§ **INSTRUCTIONS FOR THE TASK**: Exactly the lines from the one with "(569, 386) = (627, 123): brown" through the end of the material are to be output, both included, with no other text.

§ **DATASET RECORDS**:
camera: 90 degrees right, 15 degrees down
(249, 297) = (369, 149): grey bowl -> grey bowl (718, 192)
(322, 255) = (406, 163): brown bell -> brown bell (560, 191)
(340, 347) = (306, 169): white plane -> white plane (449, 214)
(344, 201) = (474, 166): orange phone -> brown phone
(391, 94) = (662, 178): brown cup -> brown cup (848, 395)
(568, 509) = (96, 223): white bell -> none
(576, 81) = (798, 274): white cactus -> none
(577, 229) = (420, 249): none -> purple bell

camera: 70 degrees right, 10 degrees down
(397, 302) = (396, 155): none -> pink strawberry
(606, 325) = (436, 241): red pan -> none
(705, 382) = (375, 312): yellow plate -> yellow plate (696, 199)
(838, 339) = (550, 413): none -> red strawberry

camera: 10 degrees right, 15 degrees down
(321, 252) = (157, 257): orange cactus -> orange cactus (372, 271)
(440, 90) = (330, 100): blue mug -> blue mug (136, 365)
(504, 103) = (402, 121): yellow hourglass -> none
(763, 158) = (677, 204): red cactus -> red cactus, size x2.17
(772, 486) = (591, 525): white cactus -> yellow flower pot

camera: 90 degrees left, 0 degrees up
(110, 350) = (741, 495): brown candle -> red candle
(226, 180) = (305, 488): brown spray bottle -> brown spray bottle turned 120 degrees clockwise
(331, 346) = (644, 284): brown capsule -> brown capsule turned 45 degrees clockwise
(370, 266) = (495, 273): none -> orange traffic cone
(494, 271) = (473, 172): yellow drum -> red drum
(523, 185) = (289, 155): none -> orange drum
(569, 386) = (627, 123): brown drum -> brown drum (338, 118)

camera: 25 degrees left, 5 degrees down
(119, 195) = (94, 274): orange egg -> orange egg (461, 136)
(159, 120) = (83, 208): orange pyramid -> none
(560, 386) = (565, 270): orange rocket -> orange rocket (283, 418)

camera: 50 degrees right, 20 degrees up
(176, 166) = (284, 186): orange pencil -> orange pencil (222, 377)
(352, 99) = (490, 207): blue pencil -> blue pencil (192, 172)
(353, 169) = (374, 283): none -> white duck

§ **THE COMPLETED TASK**:
(569, 386) = (627, 123): brown drum -> brown drum (338, 118)

camera: 25 degrees left, 5 degrees down
(119, 195) = (94, 274): orange egg -> orange egg (461, 136)
(159, 120) = (83, 208): orange pyramid -> none
(560, 386) = (565, 270): orange rocket -> orange rocket (283, 418)

camera: 50 degrees right, 20 degrees up
(176, 166) = (284, 186): orange pencil -> orange pencil (222, 377)
(352, 99) = (490, 207): blue pencil -> blue pencil (192, 172)
(353, 169) = (374, 283): none -> white duck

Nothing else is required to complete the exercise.